The task -
Output each line of the data below exactly, omitting any image.

===

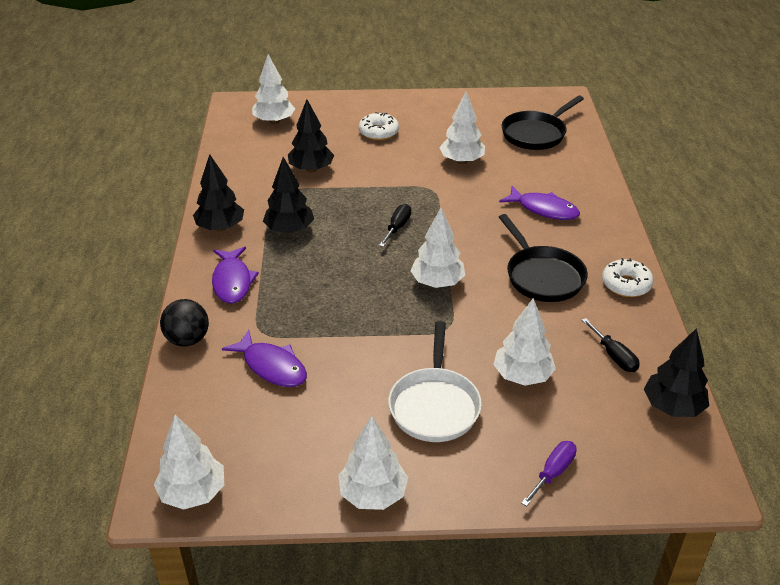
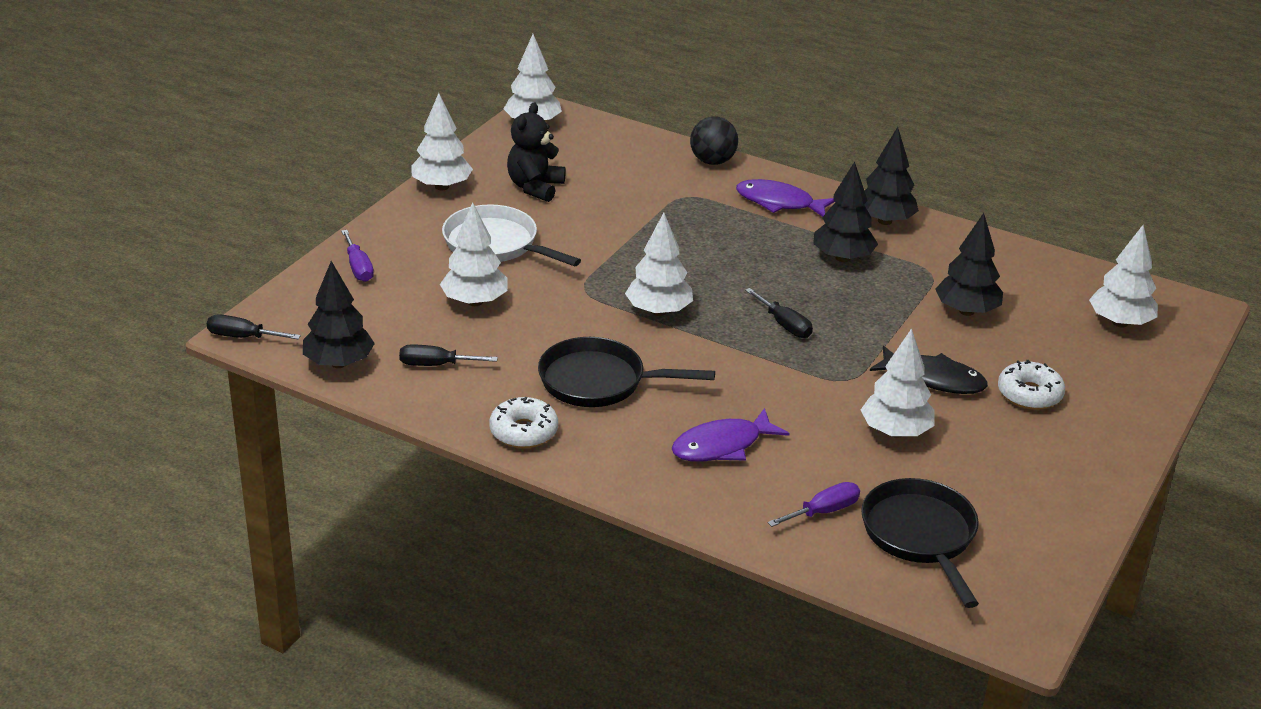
camera: 120 degrees right, 5 degrees down
(272, 366) = (633, 188): purple fish -> none
(320, 427) = (535, 187): none -> black teddy bear
(397, 162) = (934, 379): none -> black fish
(554, 163) = (823, 511): none -> purple screwdriver
(715, 485) = (243, 337): none -> black screwdriver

===

Exercise solution -
camera: 120 degrees right, 5 degrees down
(272, 366) = (633, 188): purple fish -> none
(320, 427) = (535, 187): none -> black teddy bear
(397, 162) = (934, 379): none -> black fish
(554, 163) = (823, 511): none -> purple screwdriver
(715, 485) = (243, 337): none -> black screwdriver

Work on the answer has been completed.